[Exercise details] Starting at the first line of the listing below, retype each line up to and including the one that contains "move: grey cylinder". Leave pictures out.

[Data]
____

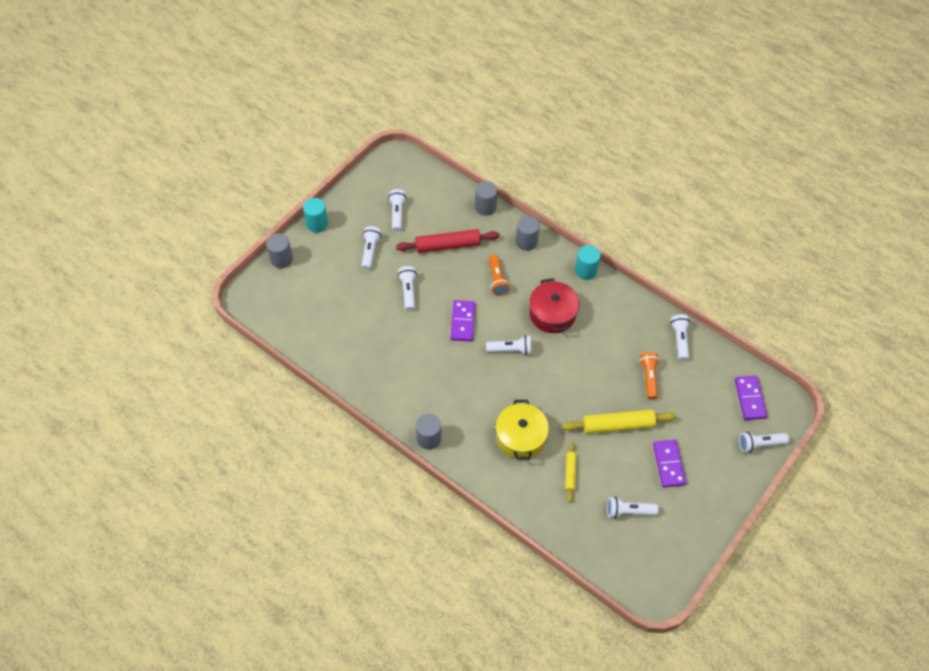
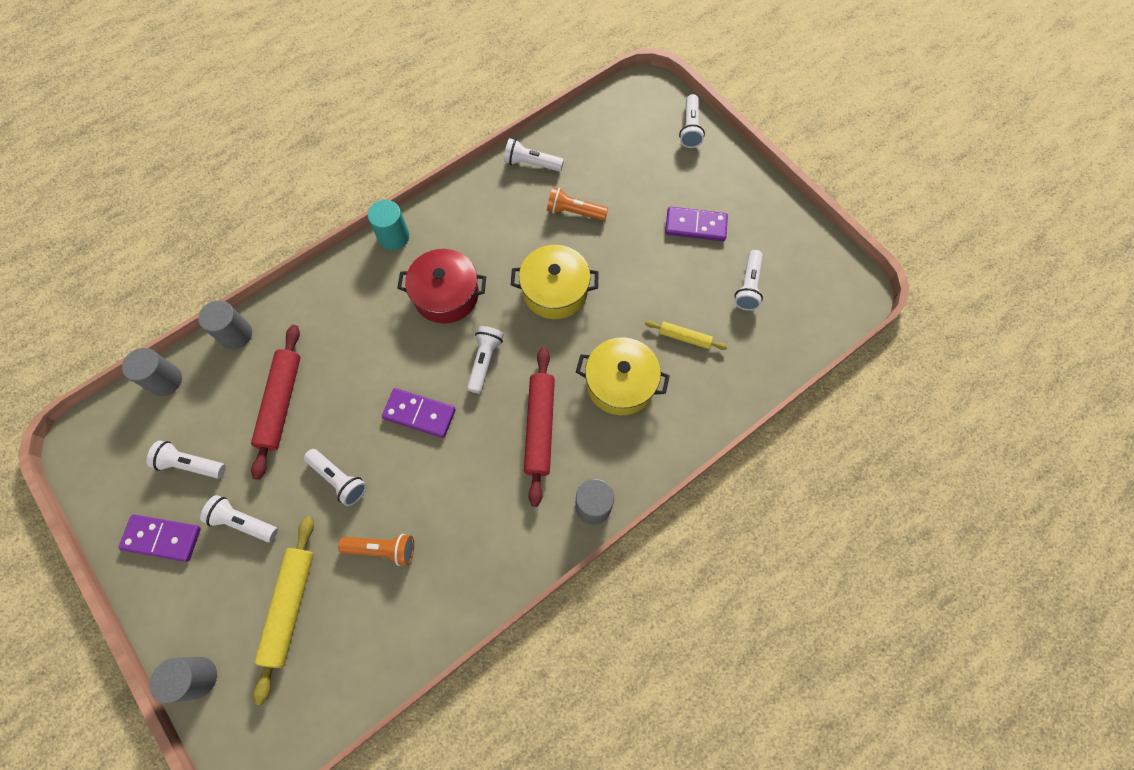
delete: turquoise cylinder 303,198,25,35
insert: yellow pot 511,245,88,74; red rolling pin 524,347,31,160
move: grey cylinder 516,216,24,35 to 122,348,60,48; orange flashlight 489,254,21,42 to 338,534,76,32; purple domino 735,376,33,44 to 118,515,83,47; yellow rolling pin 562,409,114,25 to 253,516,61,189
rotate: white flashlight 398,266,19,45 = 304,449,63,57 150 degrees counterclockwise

____

[Output for this task]
delete: turquoise cylinder 303,198,25,35
insert: yellow pot 511,245,88,74; red rolling pin 524,347,31,160
move: grey cylinder 516,216,24,35 to 122,348,60,48; orange flashlight 489,254,21,42 to 338,534,76,32; purple domino 735,376,33,44 to 118,515,83,47; yellow rolling pin 562,409,114,25 to 253,516,61,189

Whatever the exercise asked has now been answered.